| EXTRACTED INFORMATION |

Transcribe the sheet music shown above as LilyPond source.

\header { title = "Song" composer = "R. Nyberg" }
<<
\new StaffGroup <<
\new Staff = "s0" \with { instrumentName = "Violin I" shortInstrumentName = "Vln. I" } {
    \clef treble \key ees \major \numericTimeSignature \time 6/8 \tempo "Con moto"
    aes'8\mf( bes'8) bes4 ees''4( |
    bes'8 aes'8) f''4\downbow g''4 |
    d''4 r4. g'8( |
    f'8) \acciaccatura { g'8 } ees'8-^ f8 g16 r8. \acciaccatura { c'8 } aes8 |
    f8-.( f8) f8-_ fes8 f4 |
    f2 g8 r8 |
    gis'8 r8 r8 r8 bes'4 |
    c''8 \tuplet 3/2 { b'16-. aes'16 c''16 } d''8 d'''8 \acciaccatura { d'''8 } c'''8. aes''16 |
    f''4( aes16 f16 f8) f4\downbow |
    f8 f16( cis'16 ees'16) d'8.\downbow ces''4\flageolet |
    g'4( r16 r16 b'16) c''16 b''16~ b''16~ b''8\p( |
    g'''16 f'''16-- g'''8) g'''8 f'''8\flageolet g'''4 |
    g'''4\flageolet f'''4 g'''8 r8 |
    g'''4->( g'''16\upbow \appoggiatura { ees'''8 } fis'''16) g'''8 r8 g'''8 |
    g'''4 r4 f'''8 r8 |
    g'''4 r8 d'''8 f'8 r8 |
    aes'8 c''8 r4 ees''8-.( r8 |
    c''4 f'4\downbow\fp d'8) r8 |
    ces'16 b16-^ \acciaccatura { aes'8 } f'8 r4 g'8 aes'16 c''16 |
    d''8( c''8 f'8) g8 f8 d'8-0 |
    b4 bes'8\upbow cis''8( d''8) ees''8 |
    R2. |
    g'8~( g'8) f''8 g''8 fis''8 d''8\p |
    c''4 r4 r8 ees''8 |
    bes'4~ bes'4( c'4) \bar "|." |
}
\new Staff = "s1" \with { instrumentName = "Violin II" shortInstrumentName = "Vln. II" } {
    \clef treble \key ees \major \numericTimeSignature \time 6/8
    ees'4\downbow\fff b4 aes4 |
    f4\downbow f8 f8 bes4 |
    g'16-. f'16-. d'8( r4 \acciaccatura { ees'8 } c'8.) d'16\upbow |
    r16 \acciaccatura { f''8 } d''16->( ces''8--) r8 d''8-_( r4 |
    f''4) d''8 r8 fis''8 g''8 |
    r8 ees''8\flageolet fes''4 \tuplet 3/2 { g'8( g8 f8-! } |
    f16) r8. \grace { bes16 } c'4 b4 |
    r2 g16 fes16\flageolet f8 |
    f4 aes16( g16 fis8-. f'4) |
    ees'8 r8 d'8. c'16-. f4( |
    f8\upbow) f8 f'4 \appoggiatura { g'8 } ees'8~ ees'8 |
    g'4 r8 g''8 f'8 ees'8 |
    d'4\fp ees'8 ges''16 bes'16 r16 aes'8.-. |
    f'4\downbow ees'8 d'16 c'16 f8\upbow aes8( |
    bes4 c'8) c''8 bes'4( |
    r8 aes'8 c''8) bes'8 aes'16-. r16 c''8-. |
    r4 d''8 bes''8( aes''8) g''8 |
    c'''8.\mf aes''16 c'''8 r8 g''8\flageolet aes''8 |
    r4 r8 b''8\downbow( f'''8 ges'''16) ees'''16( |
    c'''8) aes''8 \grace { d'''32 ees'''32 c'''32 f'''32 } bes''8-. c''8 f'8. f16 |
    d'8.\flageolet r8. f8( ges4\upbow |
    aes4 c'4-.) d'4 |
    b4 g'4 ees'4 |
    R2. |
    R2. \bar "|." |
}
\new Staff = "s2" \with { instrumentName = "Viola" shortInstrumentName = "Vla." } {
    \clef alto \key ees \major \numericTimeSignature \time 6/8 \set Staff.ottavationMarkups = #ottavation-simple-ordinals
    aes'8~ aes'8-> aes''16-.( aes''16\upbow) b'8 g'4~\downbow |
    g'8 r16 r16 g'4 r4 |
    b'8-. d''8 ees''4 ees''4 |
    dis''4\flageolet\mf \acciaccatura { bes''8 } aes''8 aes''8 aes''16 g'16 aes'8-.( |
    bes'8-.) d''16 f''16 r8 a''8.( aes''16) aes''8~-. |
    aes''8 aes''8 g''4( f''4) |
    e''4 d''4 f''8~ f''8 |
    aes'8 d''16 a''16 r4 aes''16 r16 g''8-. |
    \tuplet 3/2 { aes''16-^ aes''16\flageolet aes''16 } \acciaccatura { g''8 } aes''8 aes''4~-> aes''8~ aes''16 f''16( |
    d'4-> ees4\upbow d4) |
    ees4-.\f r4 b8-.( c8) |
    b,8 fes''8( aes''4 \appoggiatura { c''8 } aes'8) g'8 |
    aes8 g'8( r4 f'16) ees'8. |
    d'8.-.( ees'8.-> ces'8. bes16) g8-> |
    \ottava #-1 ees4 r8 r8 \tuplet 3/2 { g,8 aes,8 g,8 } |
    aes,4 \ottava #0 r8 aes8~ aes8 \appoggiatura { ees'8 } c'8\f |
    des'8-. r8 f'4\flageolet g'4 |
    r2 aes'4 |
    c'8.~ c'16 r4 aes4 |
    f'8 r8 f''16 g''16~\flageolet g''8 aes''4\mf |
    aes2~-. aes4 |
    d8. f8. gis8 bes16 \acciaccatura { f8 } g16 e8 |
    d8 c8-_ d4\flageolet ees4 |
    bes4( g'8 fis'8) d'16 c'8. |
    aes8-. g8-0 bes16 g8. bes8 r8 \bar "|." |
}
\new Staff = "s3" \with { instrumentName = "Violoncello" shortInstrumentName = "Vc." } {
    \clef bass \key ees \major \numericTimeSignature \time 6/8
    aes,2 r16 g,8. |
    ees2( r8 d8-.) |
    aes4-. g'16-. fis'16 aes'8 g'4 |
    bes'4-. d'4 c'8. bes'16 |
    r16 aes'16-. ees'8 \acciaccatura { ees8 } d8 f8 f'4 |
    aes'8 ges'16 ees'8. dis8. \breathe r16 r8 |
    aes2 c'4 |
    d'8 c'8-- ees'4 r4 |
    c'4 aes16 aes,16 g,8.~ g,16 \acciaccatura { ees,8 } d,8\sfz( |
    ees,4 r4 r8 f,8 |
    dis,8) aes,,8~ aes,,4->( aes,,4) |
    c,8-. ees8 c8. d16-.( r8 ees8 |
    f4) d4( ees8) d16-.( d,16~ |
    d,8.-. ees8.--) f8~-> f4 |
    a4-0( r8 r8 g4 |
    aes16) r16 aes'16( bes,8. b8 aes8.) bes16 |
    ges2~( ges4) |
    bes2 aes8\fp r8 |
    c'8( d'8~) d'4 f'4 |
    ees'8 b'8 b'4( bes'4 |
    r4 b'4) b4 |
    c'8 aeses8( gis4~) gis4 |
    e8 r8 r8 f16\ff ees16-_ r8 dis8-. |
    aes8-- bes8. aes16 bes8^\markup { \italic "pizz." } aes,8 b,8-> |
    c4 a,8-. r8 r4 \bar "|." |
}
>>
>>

| GIVEN PROBLEM |
Which lines of the material above contain the string "with"? Copy out each of them in full.

| EXERCISE OUTPUT |
\new Staff = "s0" \with { instrumentName = "Violin I" shortInstrumentName = "Vln. I" } {
\new Staff = "s1" \with { instrumentName = "Violin II" shortInstrumentName = "Vln. II" } {
\new Staff = "s2" \with { instrumentName = "Viola" shortInstrumentName = "Vla." } {
\new Staff = "s3" \with { instrumentName = "Violoncello" shortInstrumentName = "Vc." } {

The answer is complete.